WORK INSTRUCTIONS: Copy every line from the one that holds "red truck: 3 -> 1" to the end of the records below, exactly and with nothing else, but without any pictures.

Scene change data:
- Opening Delimiter -

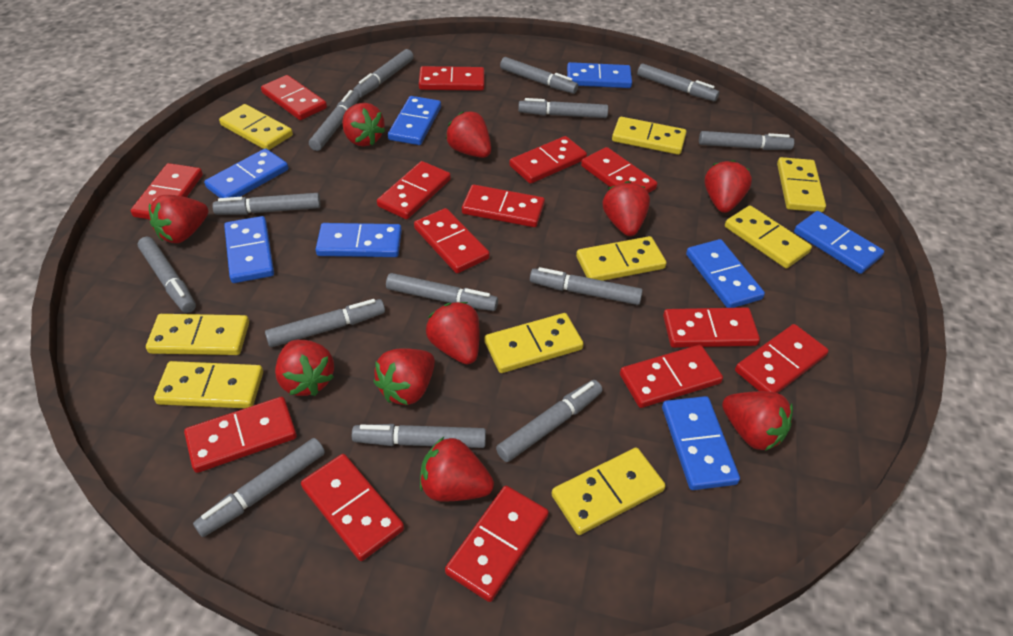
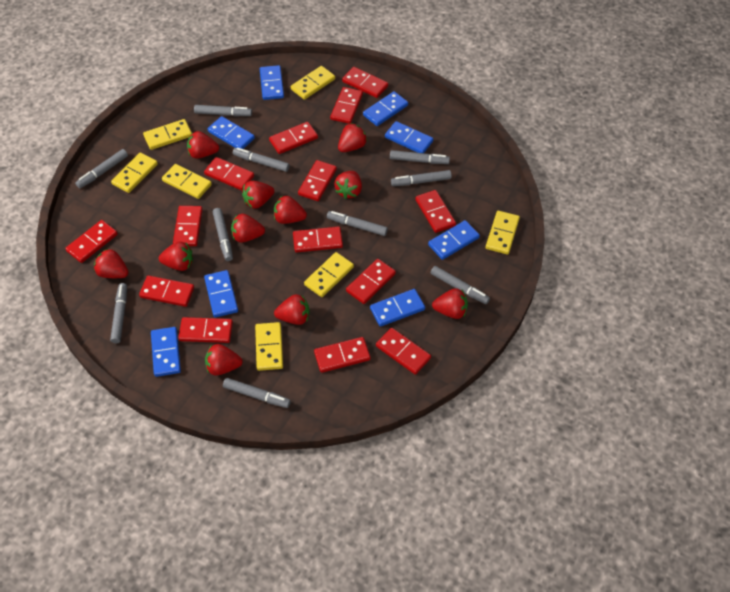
grey marker: 14 -> 10
red strawberry: 10 -> 11
yellow domino: 9 -> 7

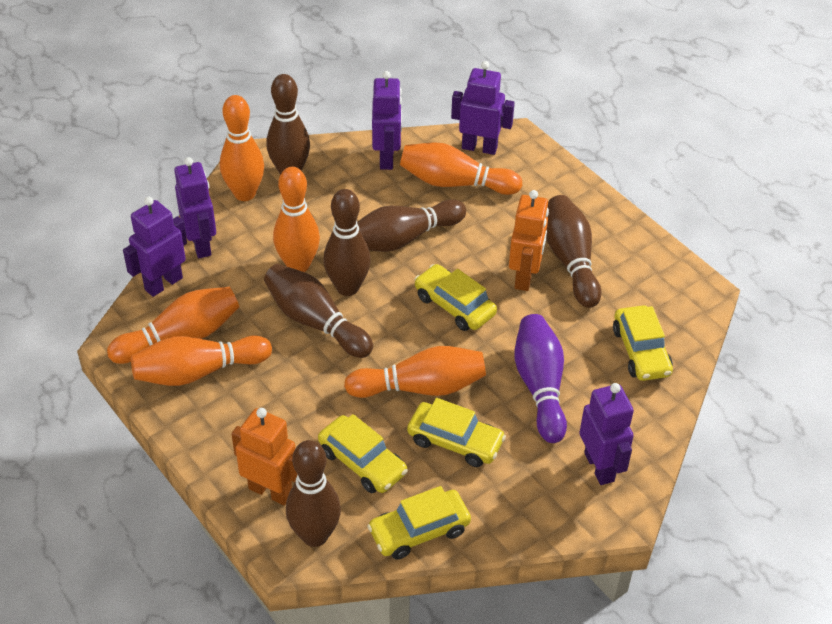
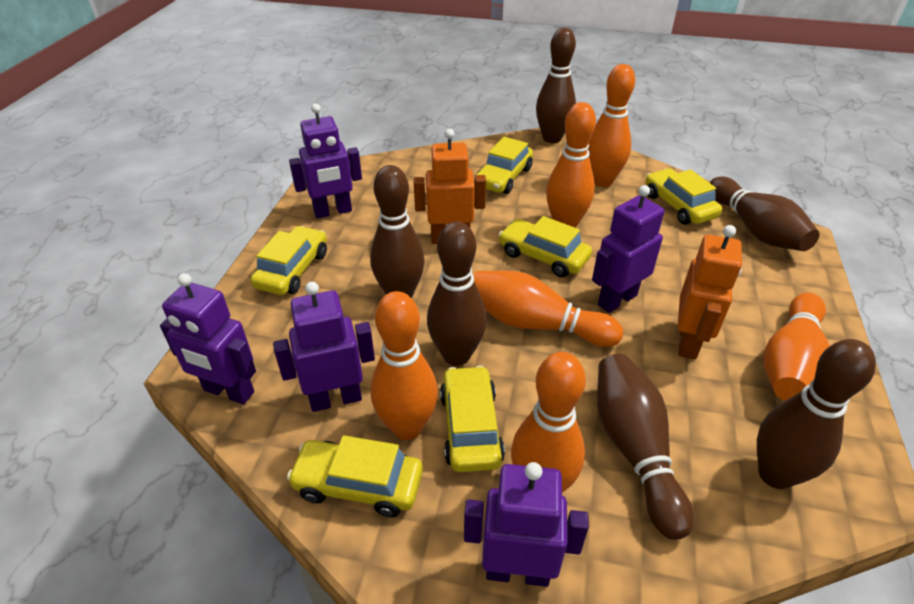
purple bowling pin: 1 -> 0
yellow car: 5 -> 6

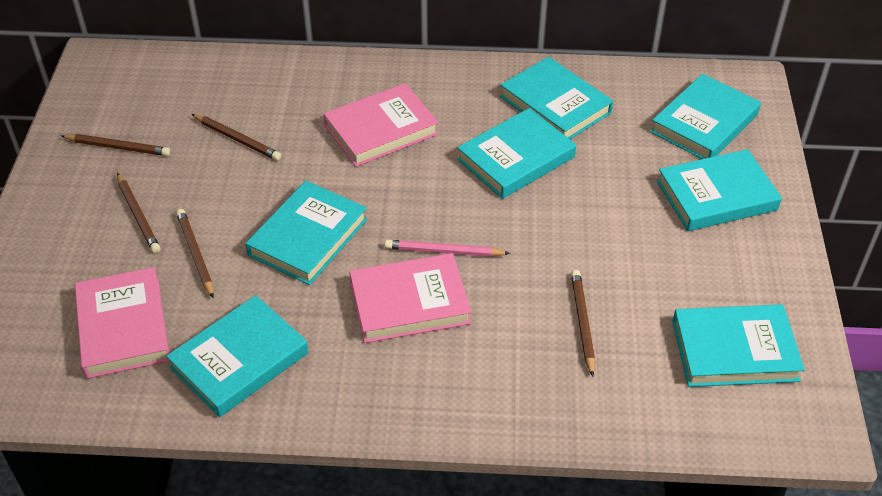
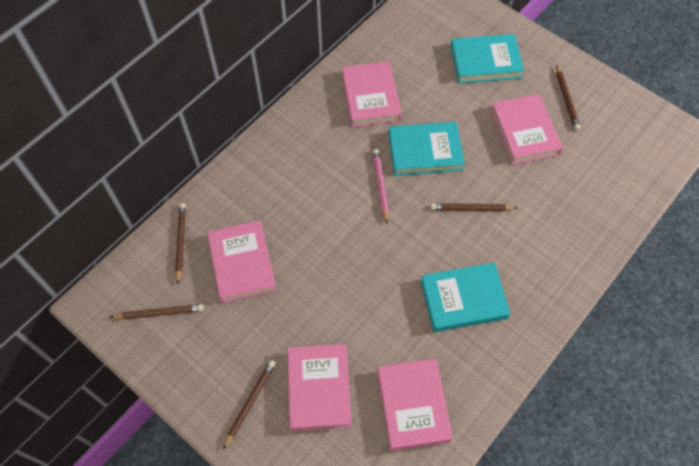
pink book: 3 -> 5
turquoise book: 7 -> 3

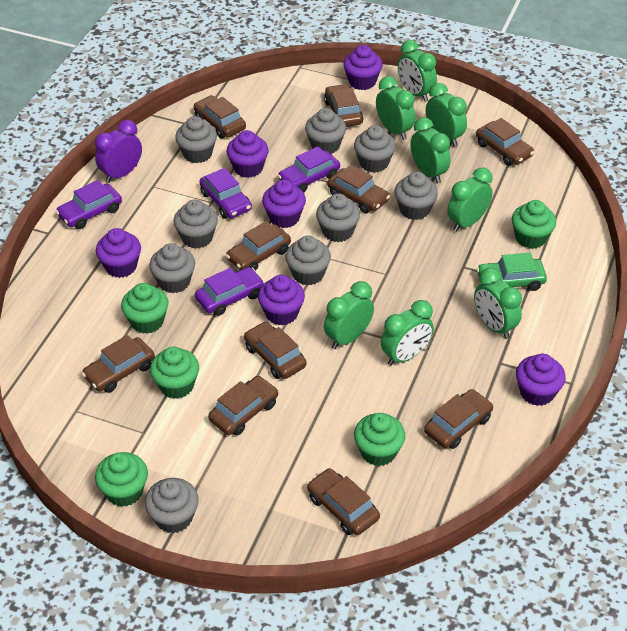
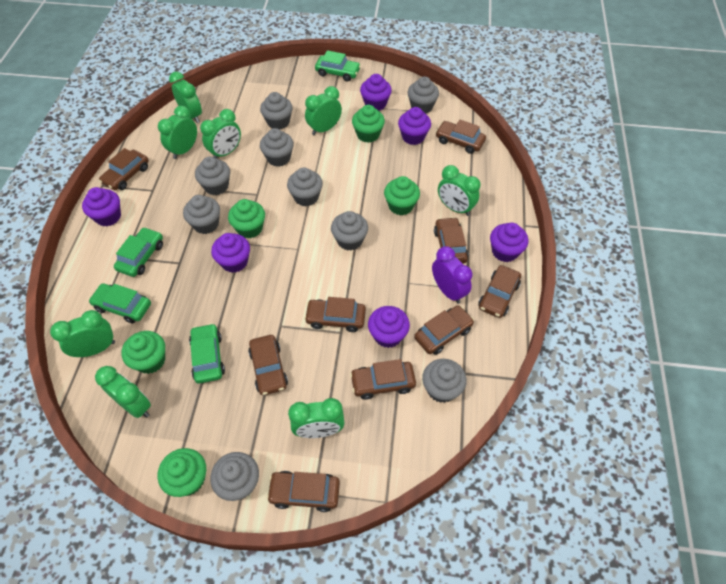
brown car: 10 -> 9
green car: 1 -> 4
purple car: 4 -> 0

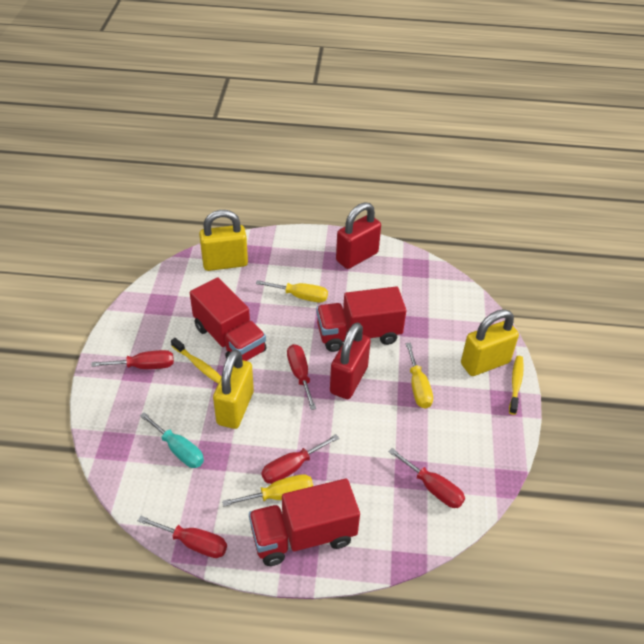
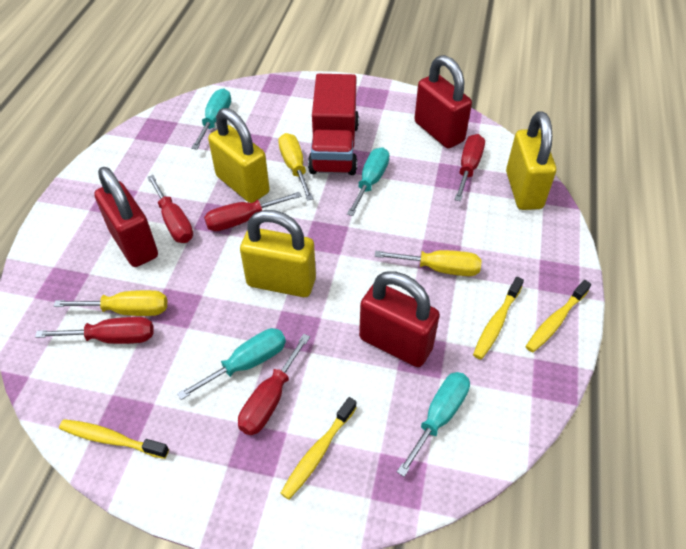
red padlock: 2 -> 3
red truck: 3 -> 1
turquoise screwdriver: 1 -> 4
yellow toothbrush: 2 -> 4

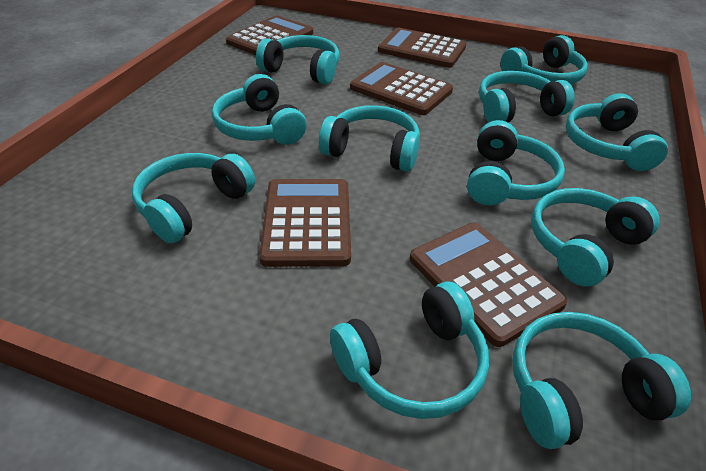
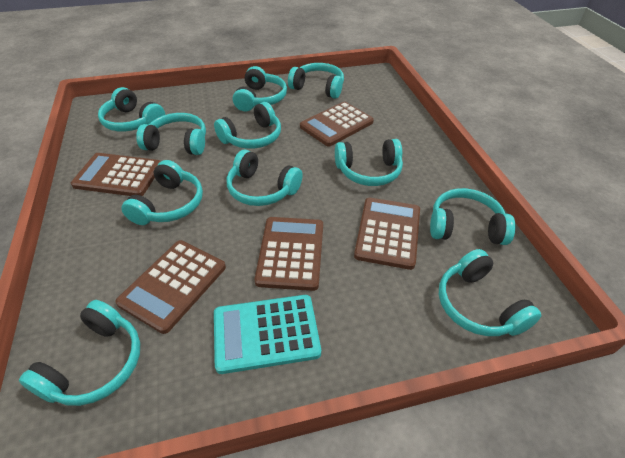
turquoise calculator: 0 -> 1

- Closing Delimiter -

REPLY TO THE TASK:
red truck: 3 -> 1
turquoise screwdriver: 1 -> 4
yellow toothbrush: 2 -> 4

turquoise calculator: 0 -> 1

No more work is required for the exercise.